▶ **Description of the task**:
Should an entry contain an image, leave the image out and repeat the entry's text exactly.

-------- Provided material --------

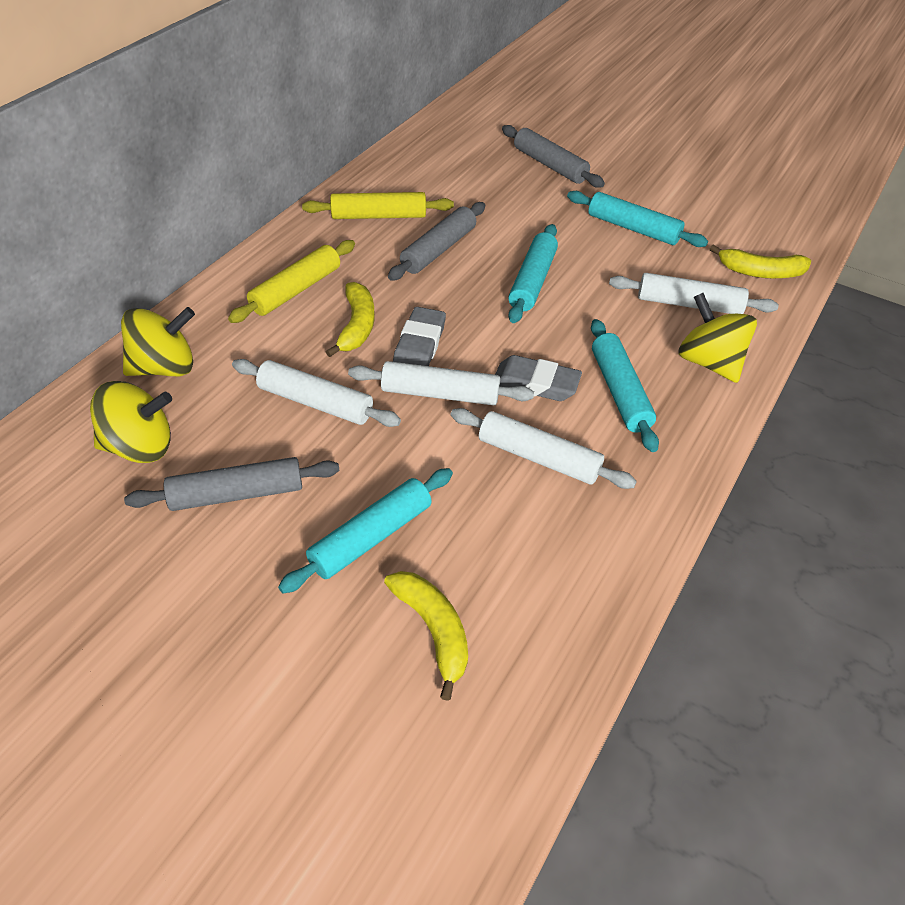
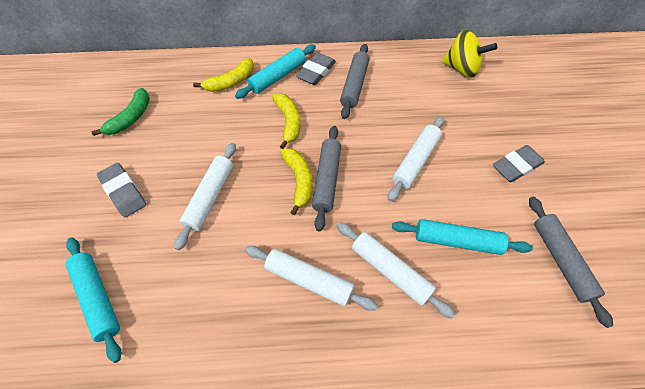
green banana: 0 -> 1
grey eraser: 2 -> 3
turquoise rolling pin: 4 -> 3
yellow rolling pin: 2 -> 0
yellow spinning top: 3 -> 1

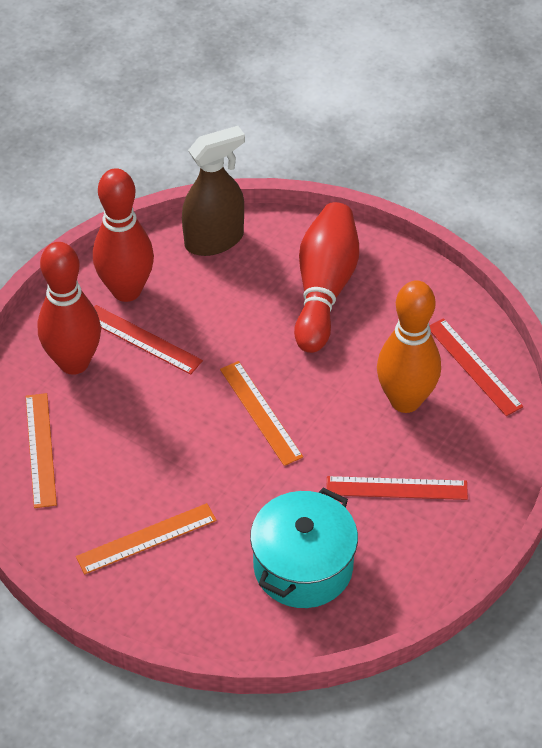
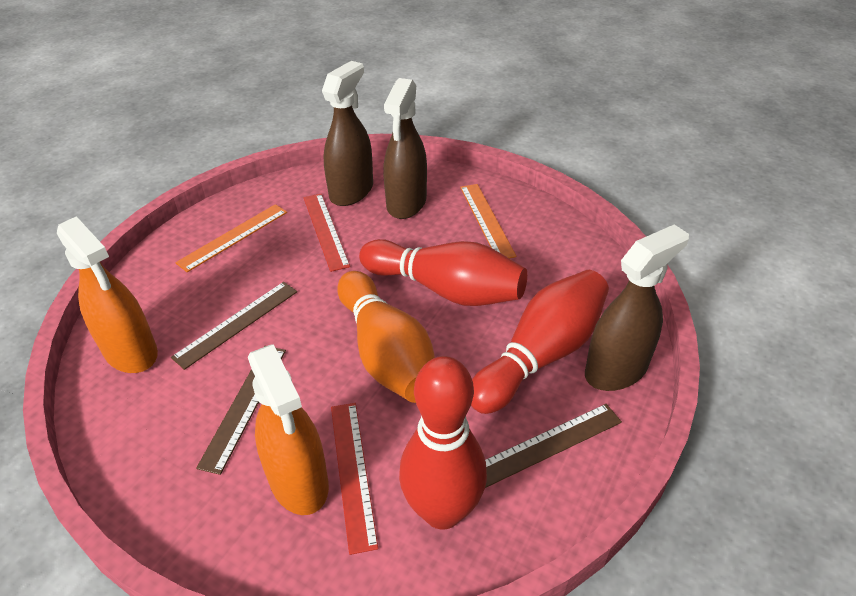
brown ruler: 0 -> 3
brown spray bottle: 1 -> 3
orange ruler: 3 -> 2
orange spray bottle: 0 -> 2
red ruler: 3 -> 2
turquoise pot: 1 -> 0

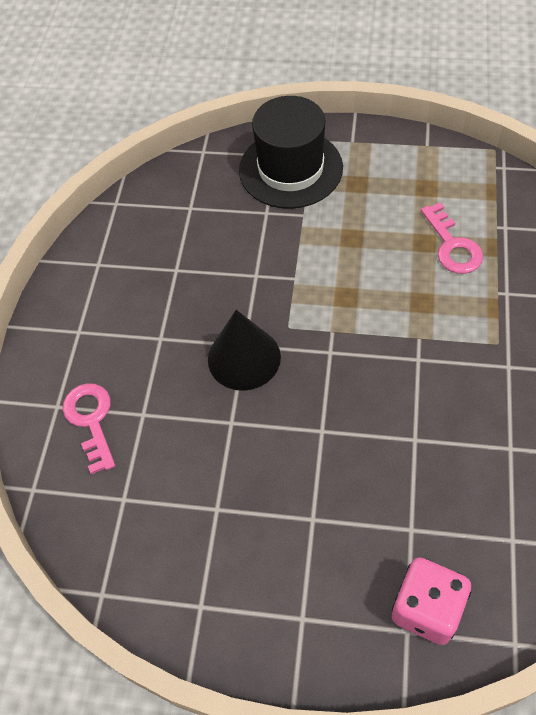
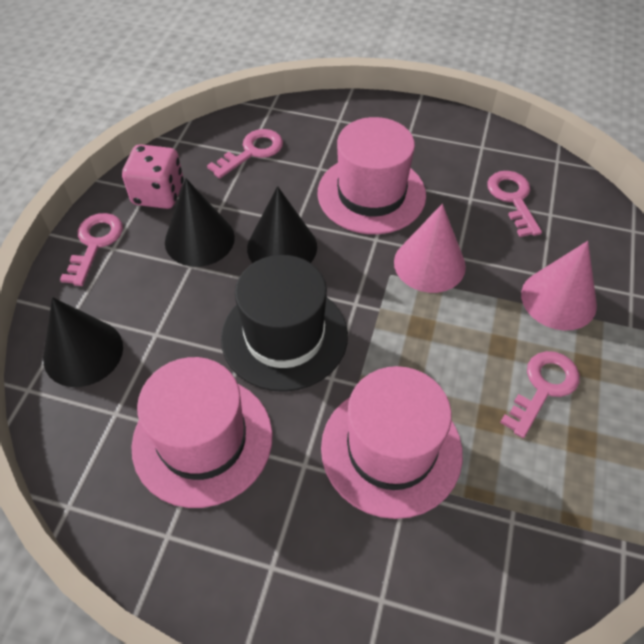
black cone: 1 -> 3
pink cone: 0 -> 2
pink hat: 0 -> 3
pink key: 2 -> 4

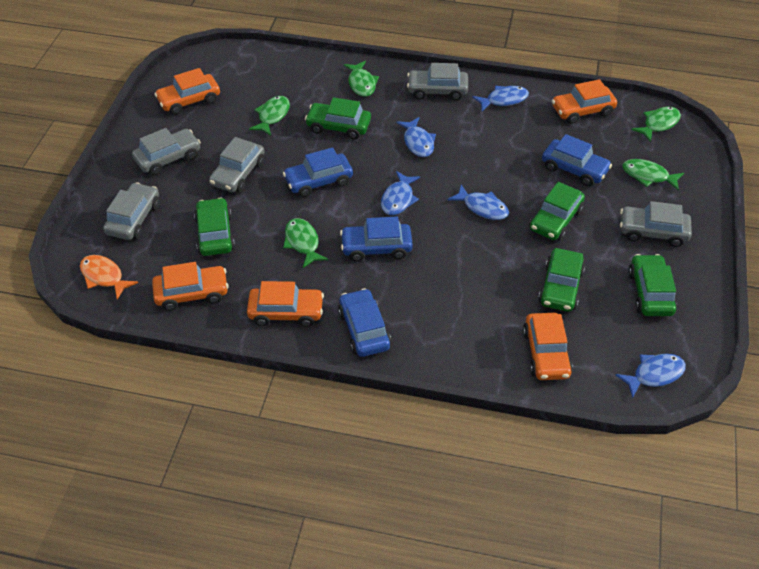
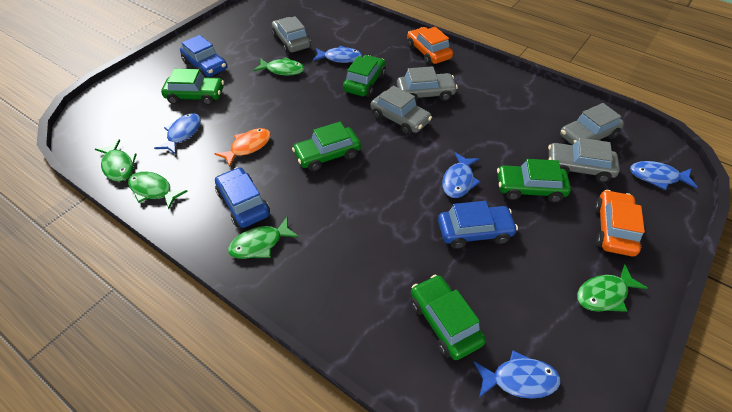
blue car: 4 -> 3
orange car: 5 -> 2

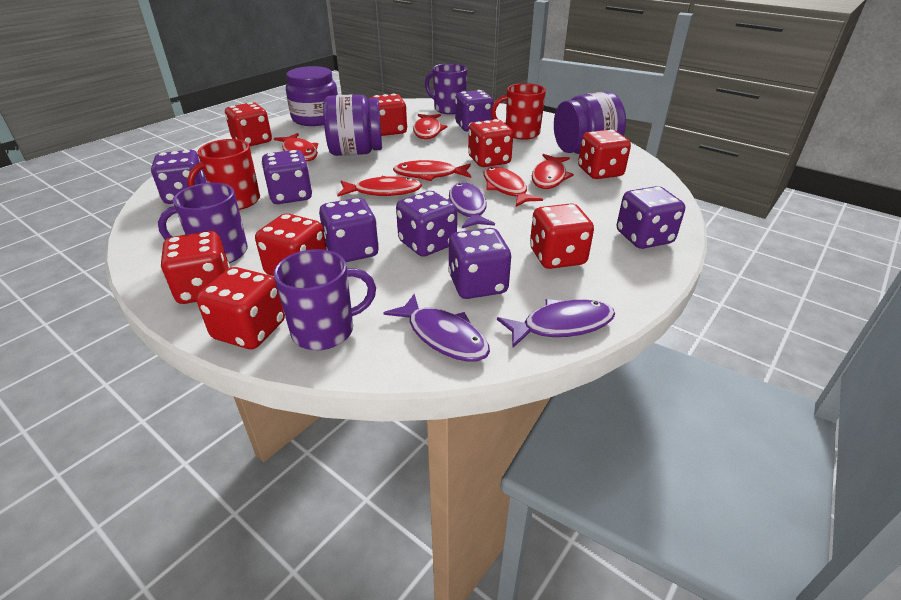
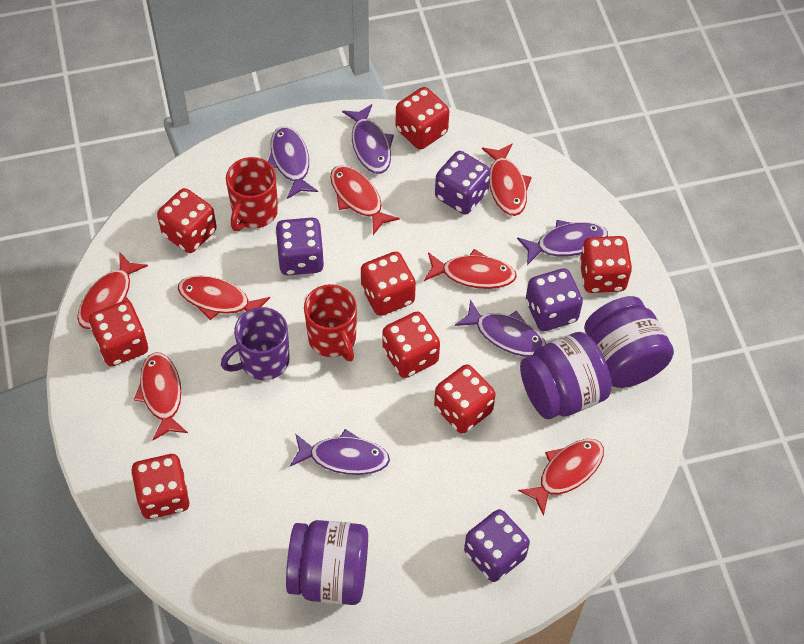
purple dice: 7 -> 4
purple fish: 3 -> 5
purple mug: 3 -> 1
red fish: 6 -> 7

--------

▶ **Exercise answer**:
green banana: 0 -> 1
grey eraser: 2 -> 3
turquoise rolling pin: 4 -> 3
yellow rolling pin: 2 -> 0
yellow spinning top: 3 -> 1

brown ruler: 0 -> 3
brown spray bottle: 1 -> 3
orange ruler: 3 -> 2
orange spray bottle: 0 -> 2
red ruler: 3 -> 2
turquoise pot: 1 -> 0

black cone: 1 -> 3
pink cone: 0 -> 2
pink hat: 0 -> 3
pink key: 2 -> 4

blue car: 4 -> 3
orange car: 5 -> 2

purple dice: 7 -> 4
purple fish: 3 -> 5
purple mug: 3 -> 1
red fish: 6 -> 7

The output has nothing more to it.